EXERCISE:
Check each line of the listing, and copy it if it contains the word "brown".
--- RAW DATA Enclosed Below ---
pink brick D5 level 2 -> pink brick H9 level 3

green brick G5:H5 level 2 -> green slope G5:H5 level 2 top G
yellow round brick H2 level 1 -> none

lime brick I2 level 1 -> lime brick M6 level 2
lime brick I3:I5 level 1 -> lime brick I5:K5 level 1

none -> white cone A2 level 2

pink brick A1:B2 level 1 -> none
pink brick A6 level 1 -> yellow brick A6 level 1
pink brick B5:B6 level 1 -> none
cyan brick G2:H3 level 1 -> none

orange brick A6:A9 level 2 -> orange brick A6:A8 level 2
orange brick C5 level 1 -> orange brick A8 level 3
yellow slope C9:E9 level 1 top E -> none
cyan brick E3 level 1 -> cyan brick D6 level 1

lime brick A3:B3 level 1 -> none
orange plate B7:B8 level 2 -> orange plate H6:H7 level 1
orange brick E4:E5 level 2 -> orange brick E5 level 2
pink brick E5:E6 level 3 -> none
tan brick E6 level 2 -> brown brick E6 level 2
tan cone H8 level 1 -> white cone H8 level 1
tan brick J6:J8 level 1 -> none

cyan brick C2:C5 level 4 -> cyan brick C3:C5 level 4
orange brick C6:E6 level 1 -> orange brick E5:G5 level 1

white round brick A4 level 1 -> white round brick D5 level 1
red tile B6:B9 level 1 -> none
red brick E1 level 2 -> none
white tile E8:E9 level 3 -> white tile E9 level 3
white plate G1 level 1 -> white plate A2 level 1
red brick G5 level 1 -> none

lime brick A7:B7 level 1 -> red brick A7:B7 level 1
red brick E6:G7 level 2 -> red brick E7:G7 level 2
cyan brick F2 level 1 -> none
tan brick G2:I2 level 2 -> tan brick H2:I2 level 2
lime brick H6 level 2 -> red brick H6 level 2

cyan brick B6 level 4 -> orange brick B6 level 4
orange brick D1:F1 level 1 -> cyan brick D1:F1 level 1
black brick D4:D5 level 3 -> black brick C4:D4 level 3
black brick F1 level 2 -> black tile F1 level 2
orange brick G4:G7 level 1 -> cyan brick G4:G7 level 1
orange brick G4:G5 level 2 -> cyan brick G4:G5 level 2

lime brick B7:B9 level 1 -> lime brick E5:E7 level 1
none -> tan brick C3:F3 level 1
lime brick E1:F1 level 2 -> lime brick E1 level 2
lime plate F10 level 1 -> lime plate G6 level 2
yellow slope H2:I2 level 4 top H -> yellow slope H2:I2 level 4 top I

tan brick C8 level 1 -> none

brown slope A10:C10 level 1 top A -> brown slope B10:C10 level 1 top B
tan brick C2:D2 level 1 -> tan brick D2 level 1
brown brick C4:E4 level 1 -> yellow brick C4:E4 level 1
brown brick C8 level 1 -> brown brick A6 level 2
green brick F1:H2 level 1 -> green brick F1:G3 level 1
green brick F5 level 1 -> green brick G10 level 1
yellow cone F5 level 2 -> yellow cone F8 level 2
--- End of Enclosed RAW DATA ---
EXERCISE RESPONSE:
tan brick E6 level 2 -> brown brick E6 level 2
brown slope A10:C10 level 1 top A -> brown slope B10:C10 level 1 top B
brown brick C4:E4 level 1 -> yellow brick C4:E4 level 1
brown brick C8 level 1 -> brown brick A6 level 2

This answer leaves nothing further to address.